- What to produce -
Every line of the listing belongs in your answer exactly as written; the images do not.

Top of Data provided

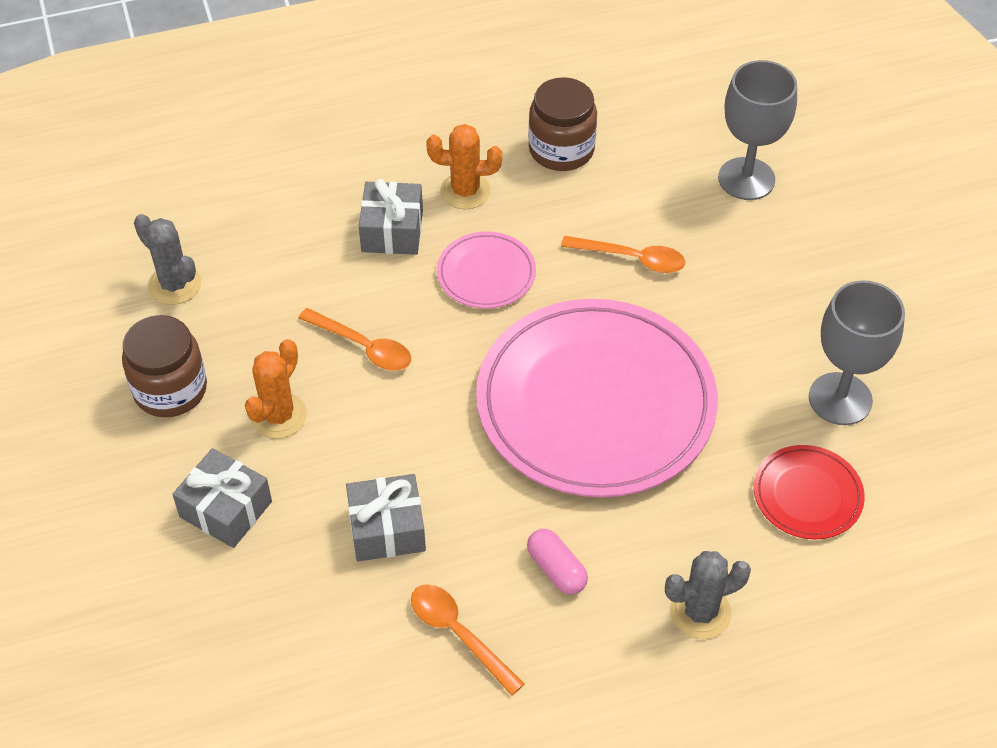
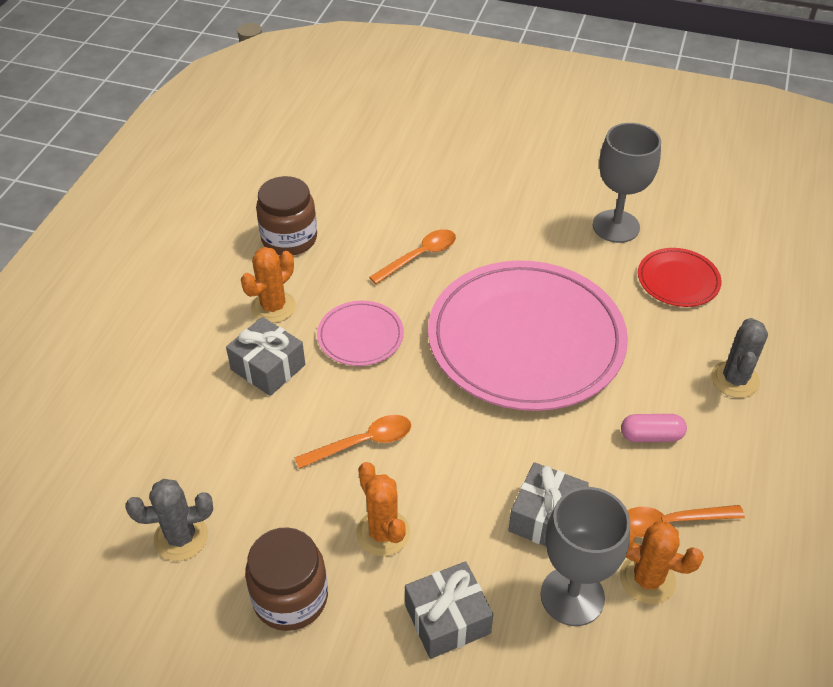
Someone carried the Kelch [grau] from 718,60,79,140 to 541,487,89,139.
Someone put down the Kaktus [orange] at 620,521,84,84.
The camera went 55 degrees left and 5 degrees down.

Bottom of Data provided

- Answer box -
Someone carried the Kelch [grau] from 718,60,79,140 to 541,487,89,139.
Someone put down the Kaktus [orange] at 620,521,84,84.
The camera went 55 degrees left and 5 degrees down.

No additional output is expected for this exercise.